- Task requirements -
The lines below, from the one holding "black star: (53, 67) -> (48, 57), size x1.6" through the final line, are to be copied exactly, with no other lines and no pictures.

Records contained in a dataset
###

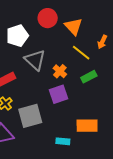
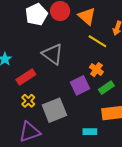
white pentagon: (17, 36) -> (36, 15), moved
orange cross: (60, 71) -> (96, 70), moved
green rectangle: (89, 77) -> (106, 88), moved

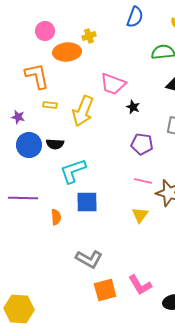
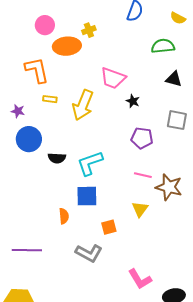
black semicircle: (55, 144) -> (57, 158), moved
cyan L-shape: (73, 171) -> (90, 163), moved
purple line: (23, 198) -> (27, 250), moved
orange semicircle: (56, 217) -> (64, 216), moved
orange square: (105, 290) -> (109, 227), moved, size x0.7

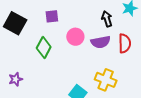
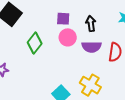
purple square: (52, 16) -> (63, 19), moved
black arrow: (107, 19) -> (91, 24), moved

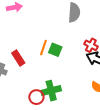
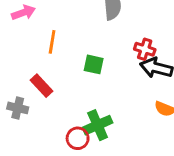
orange line: (43, 48) -> (52, 42), moved

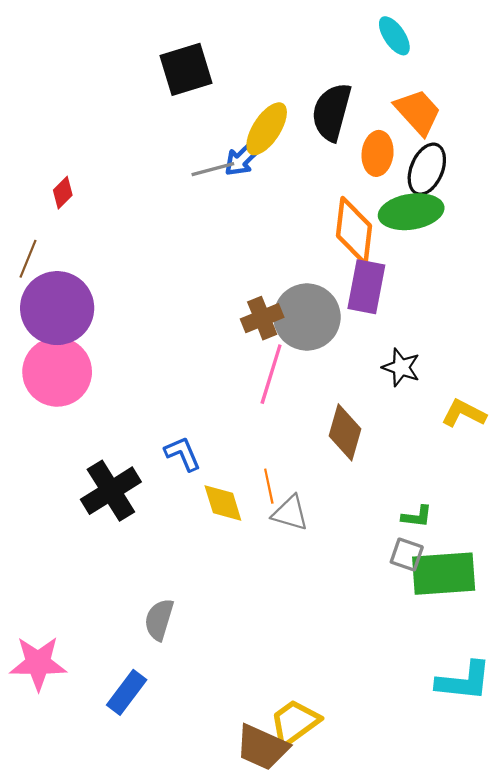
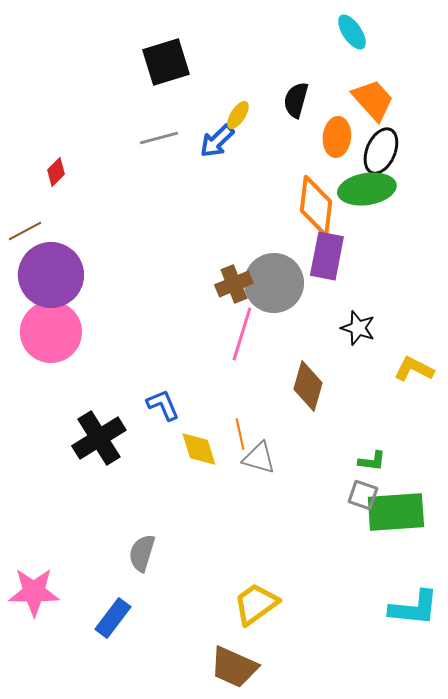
black semicircle: (332, 112) -> (296, 100), size x0.7
yellow ellipse: (267, 129) -> (238, 115), size x0.6
gray line: (213, 169) -> (159, 138), moved
brown line: (28, 259) -> (25, 231), turned 40
yellow trapezoid: (295, 723) -> (256, 604), moved

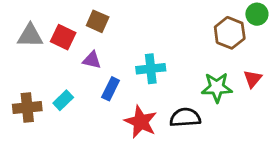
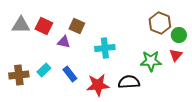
green circle: (257, 14) -> (179, 35), moved
brown square: (98, 21) -> (77, 26), moved
blue rectangle: (111, 89) -> (70, 74), moved, turned -63
red star: (141, 122) -> (98, 85), turned -30

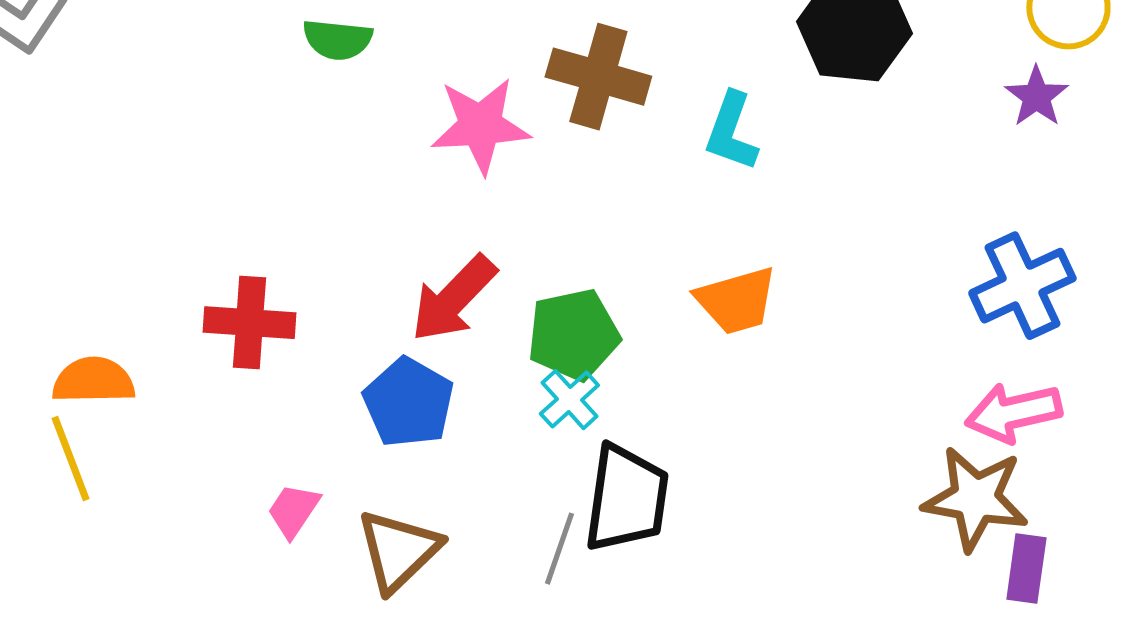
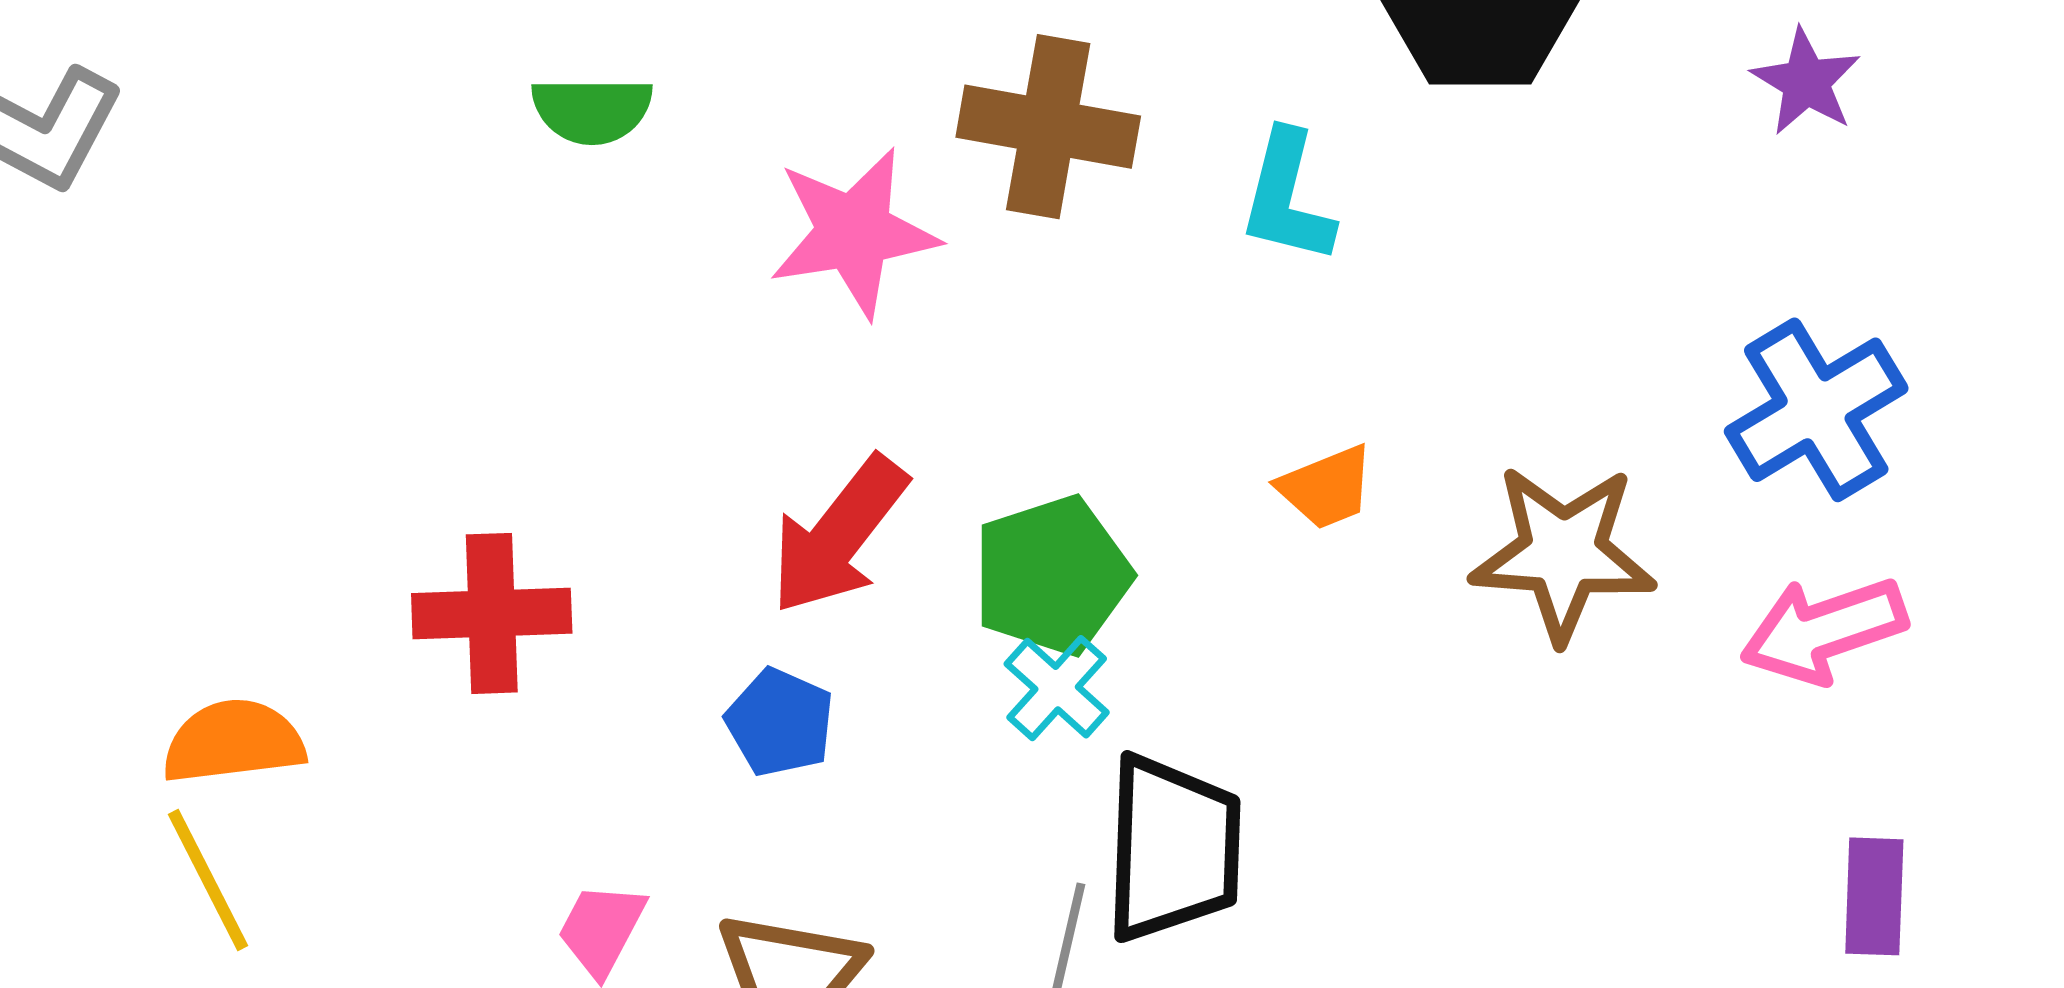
orange trapezoid: (736, 301) -> (1326, 487), size x0.7
blue pentagon: (408, 403) -> (780, 722), size x0.7
brown star: (975, 499) -> (1563, 553), moved

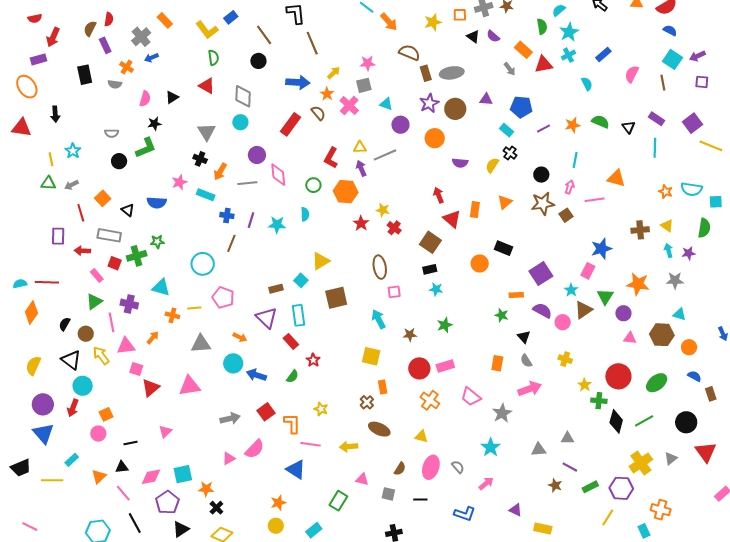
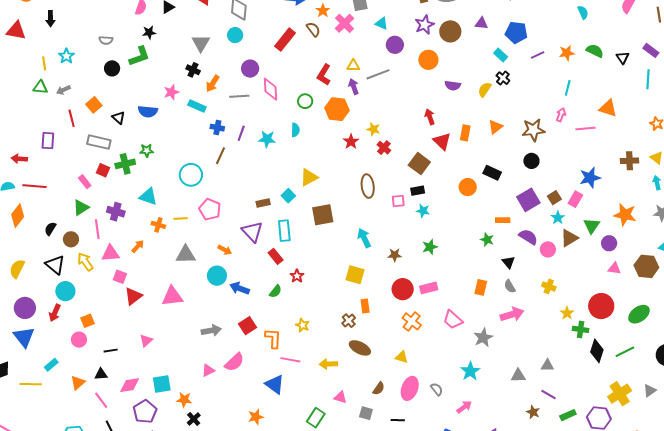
black circle: (541, 175) -> (531, 161), moved
brown square: (566, 215) -> (554, 198), moved
red arrow: (82, 251) -> (19, 159), moved
pink square: (394, 292) -> (398, 201), moved

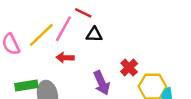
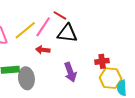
black triangle: (94, 35) -> (67, 33), size x1.5
red cross: (129, 68) -> (102, 61), moved, turned 32

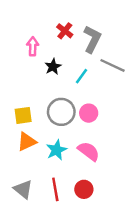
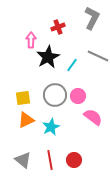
red cross: (65, 31) -> (58, 27), turned 32
gray L-shape: (92, 39) -> (92, 18), moved
black star: (53, 67) -> (48, 57), size x1.6
pink semicircle: (89, 151) -> (93, 117), moved

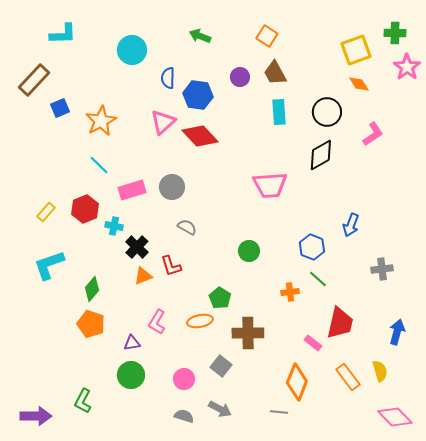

###

- Output for this task -
black star: (53, 67) -> (48, 57), size x1.6
pink semicircle: (89, 151) -> (93, 117), moved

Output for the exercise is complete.